Instructions to follow: Leaving out every picture, transcribe the lines from the line that contains "U3 pin XTAL1: none -> VDD" to the end of the entries below, both ends included.
Data under study START
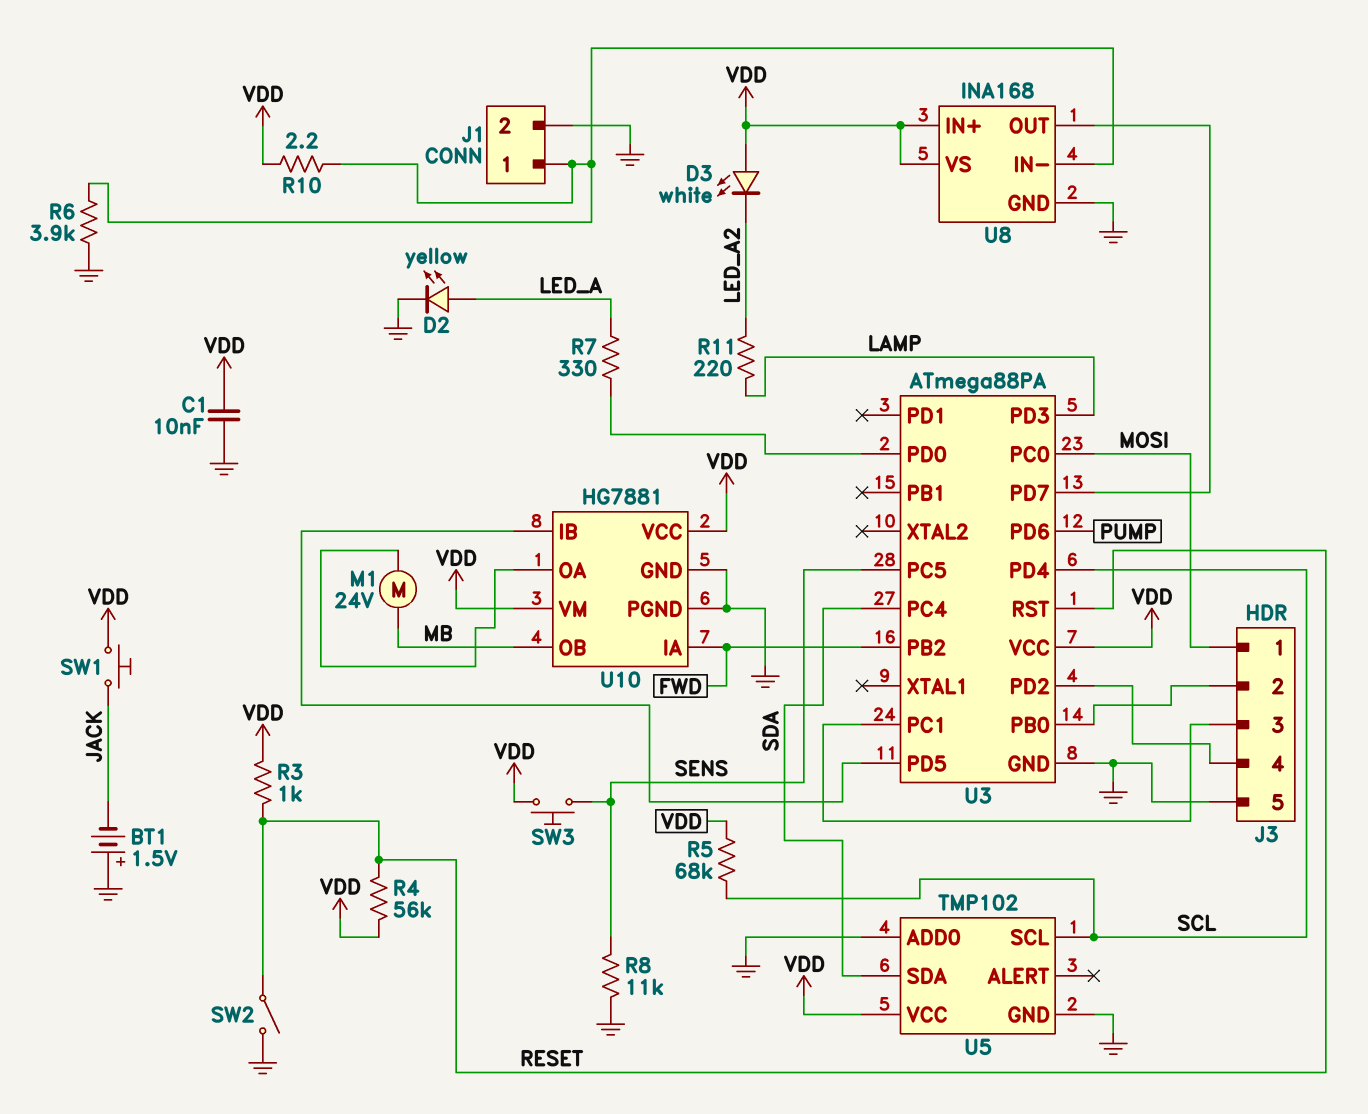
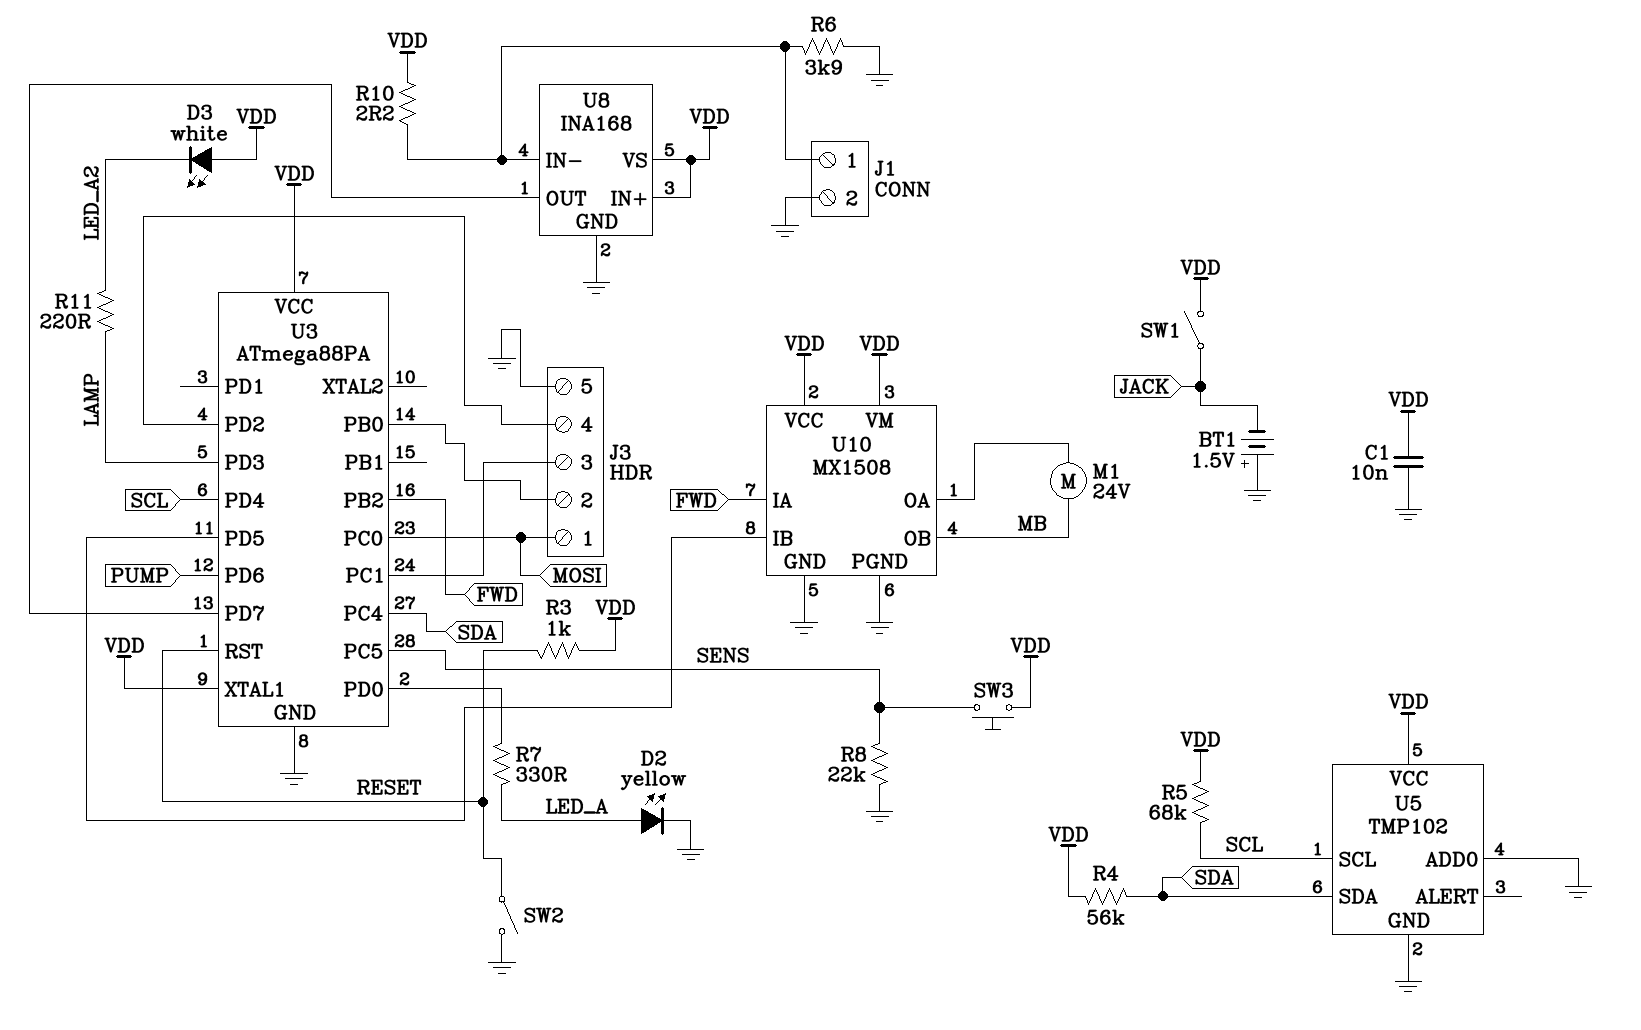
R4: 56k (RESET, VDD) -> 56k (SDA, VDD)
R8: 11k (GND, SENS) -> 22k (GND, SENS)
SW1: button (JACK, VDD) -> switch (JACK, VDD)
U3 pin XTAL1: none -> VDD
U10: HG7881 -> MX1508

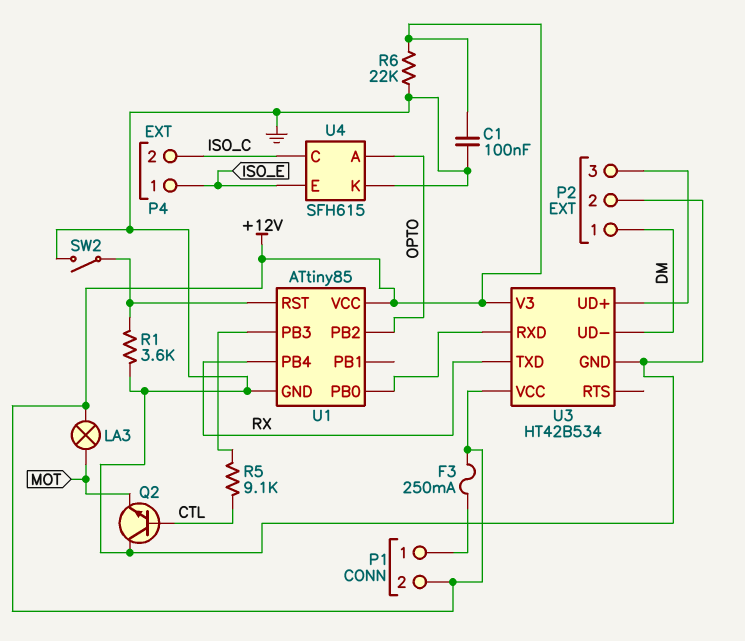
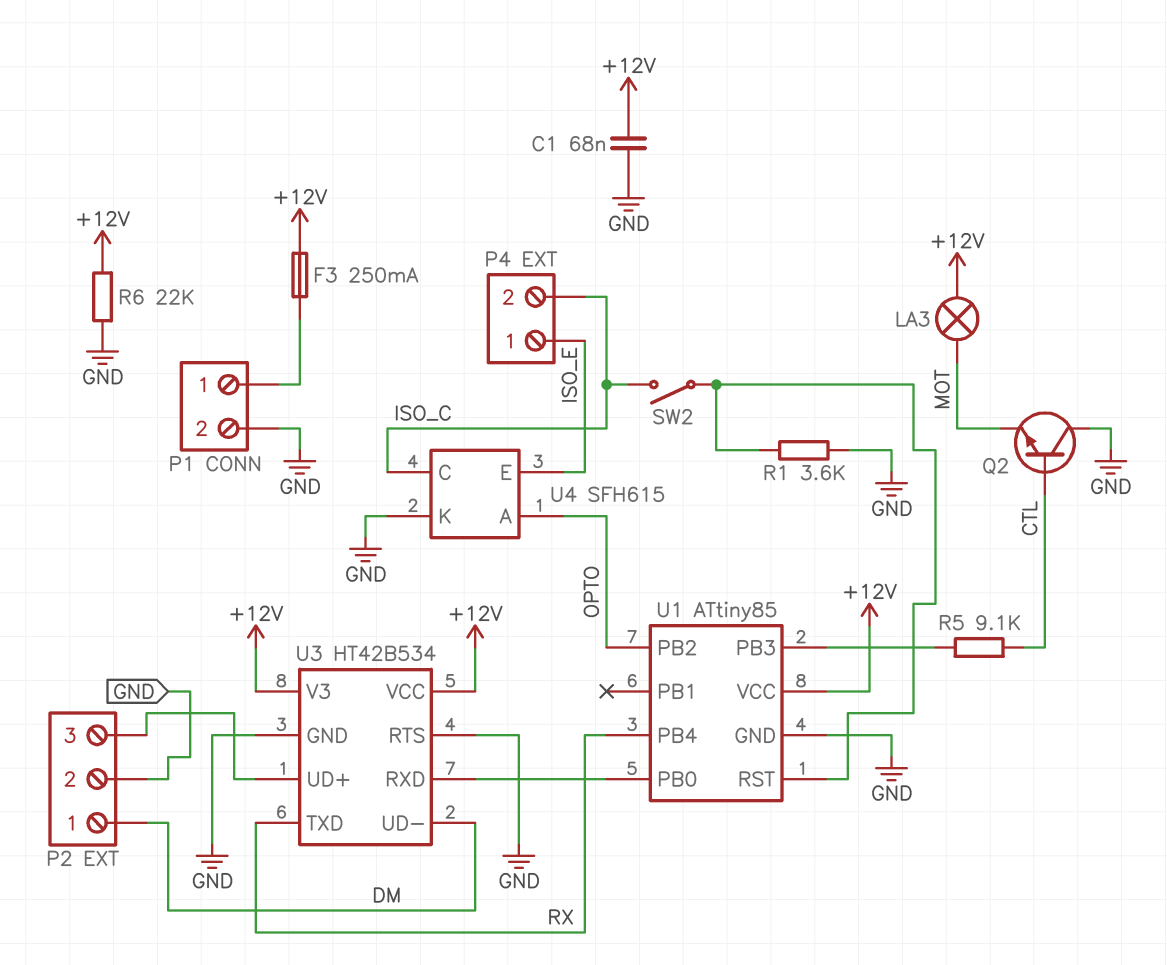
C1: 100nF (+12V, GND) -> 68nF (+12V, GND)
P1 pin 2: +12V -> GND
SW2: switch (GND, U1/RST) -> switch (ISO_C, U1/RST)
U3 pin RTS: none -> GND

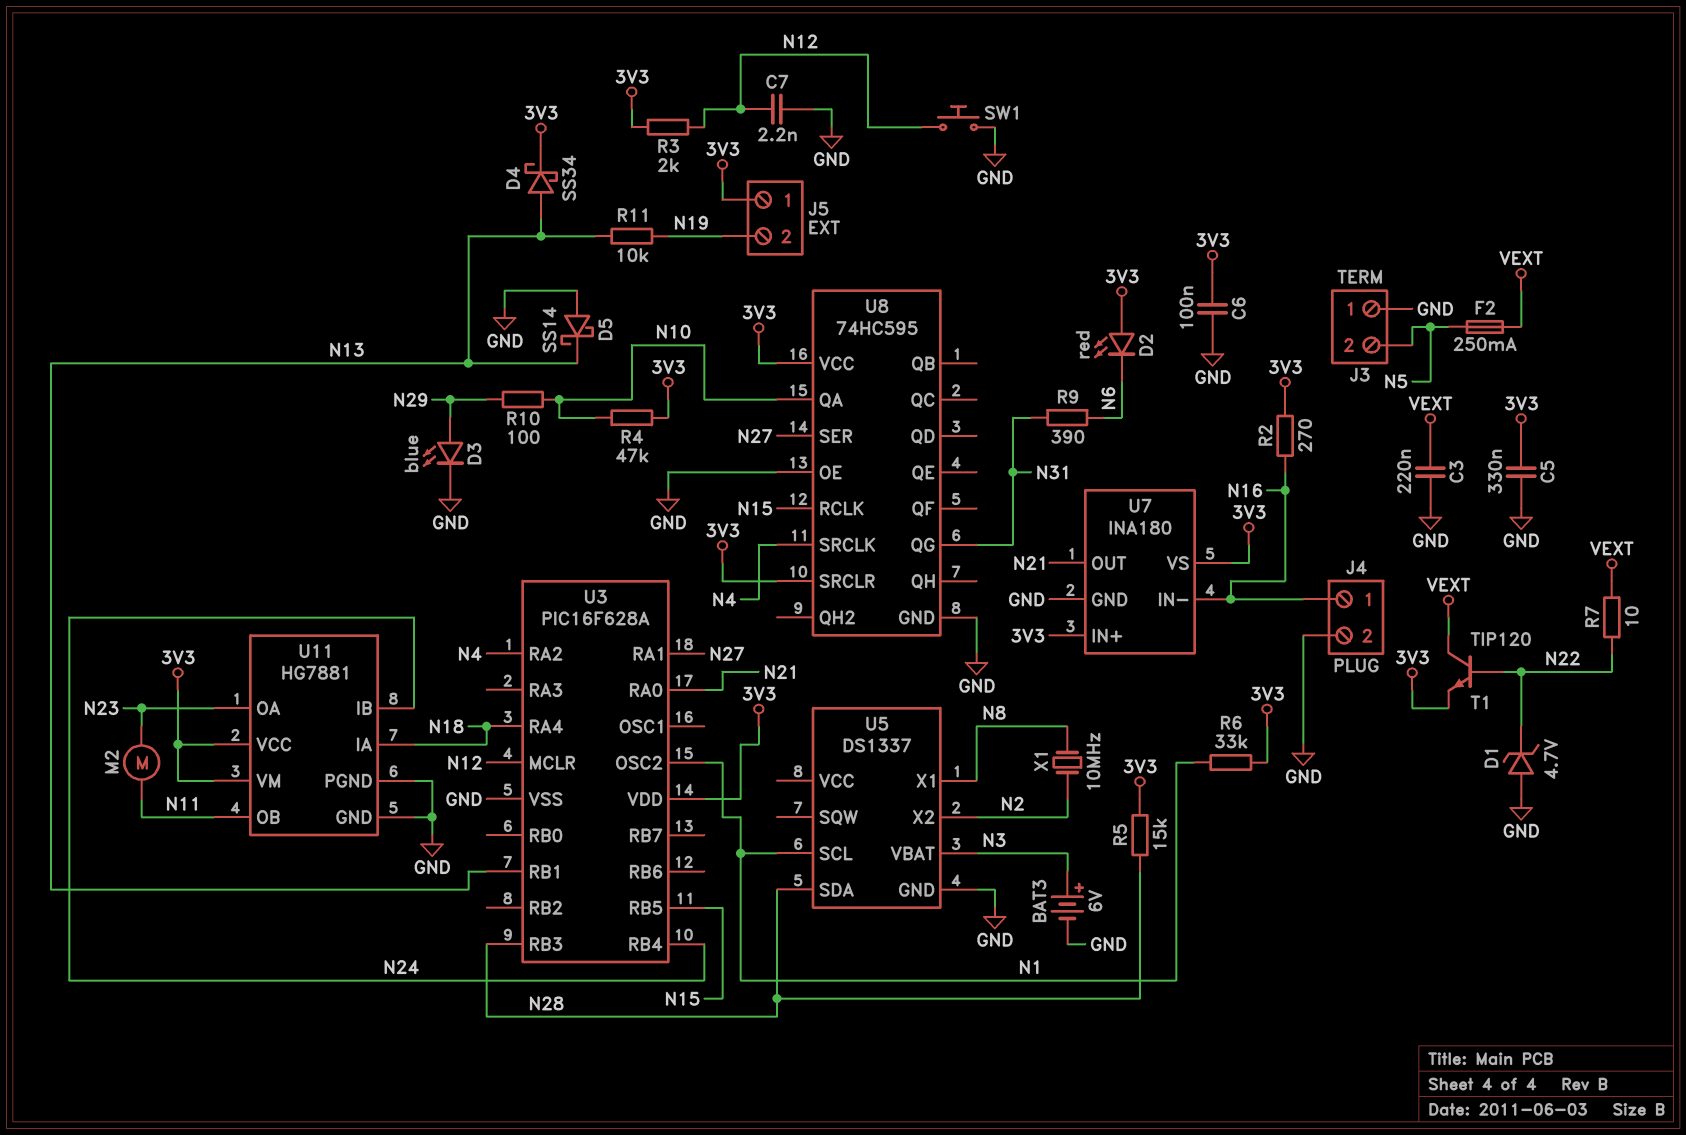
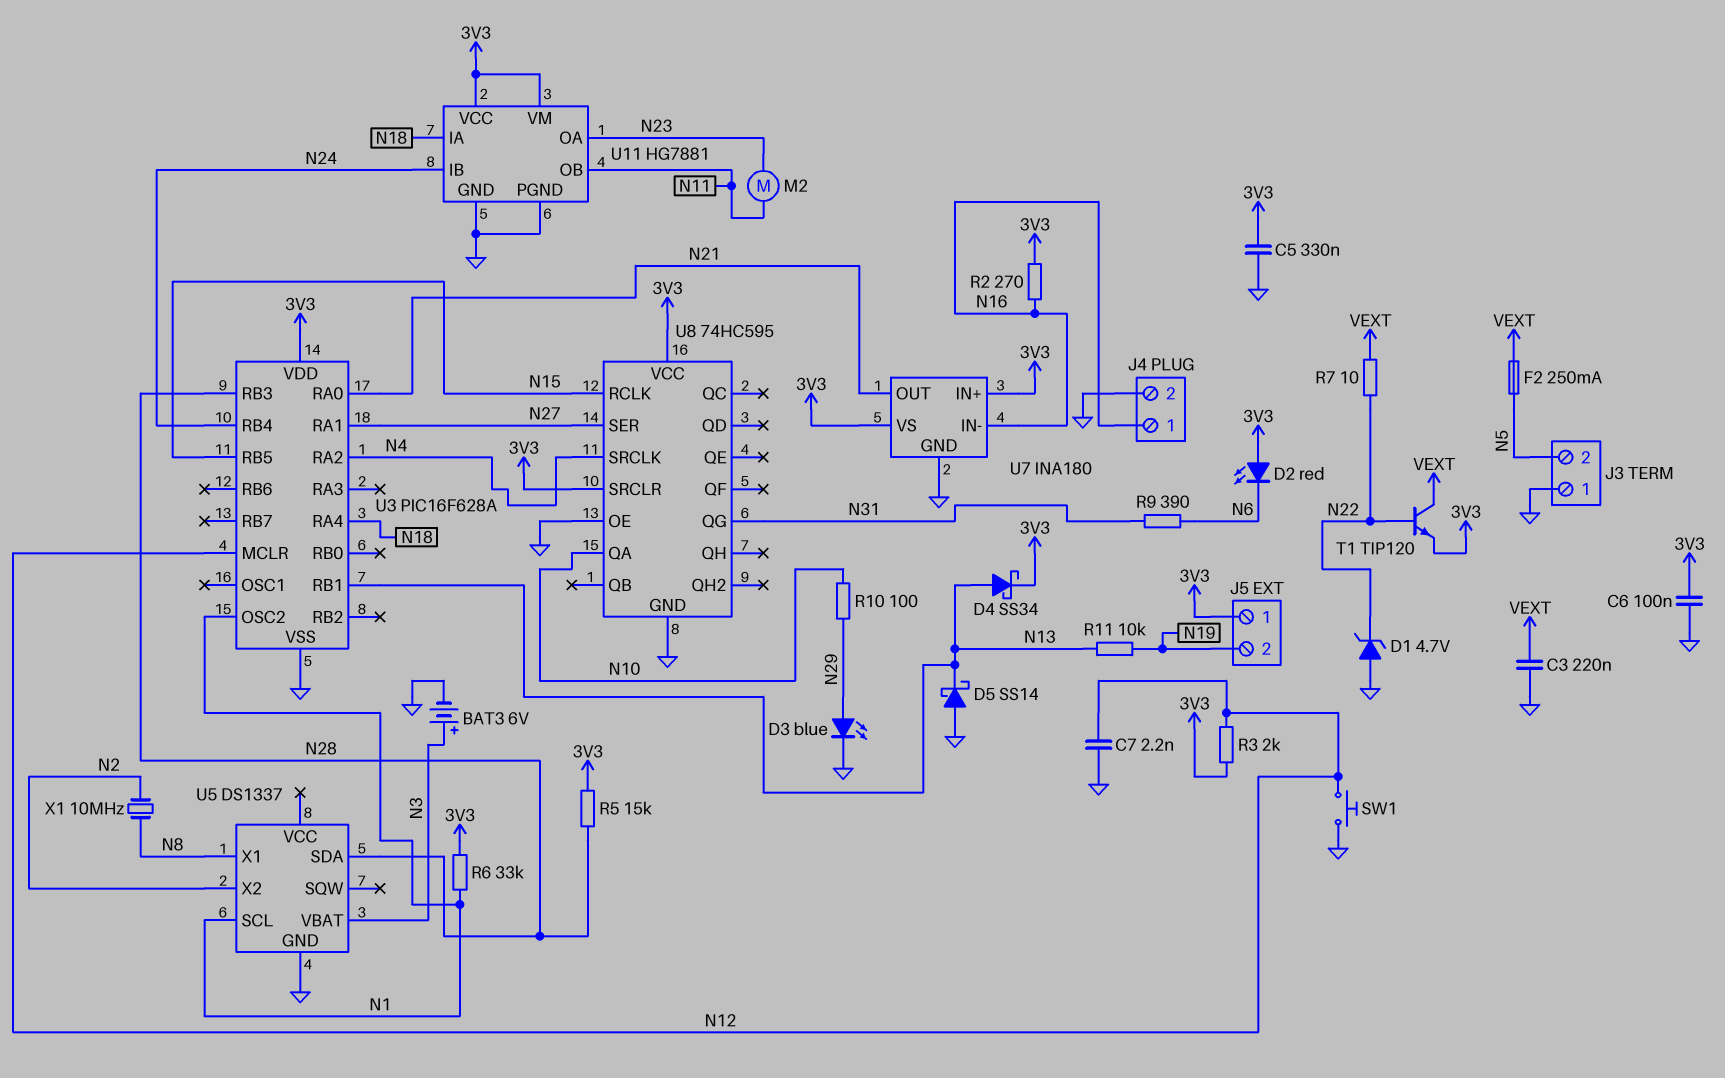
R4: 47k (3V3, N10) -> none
Data under study END
Answer for this exercise:
U3 pin XTAL1: none -> VDD
U10: HG7881 -> MX1508

C1: 100nF (+12V, GND) -> 68nF (+12V, GND)
P1 pin 2: +12V -> GND
SW2: switch (GND, U1/RST) -> switch (ISO_C, U1/RST)
U3 pin RTS: none -> GND

R4: 47k (3V3, N10) -> none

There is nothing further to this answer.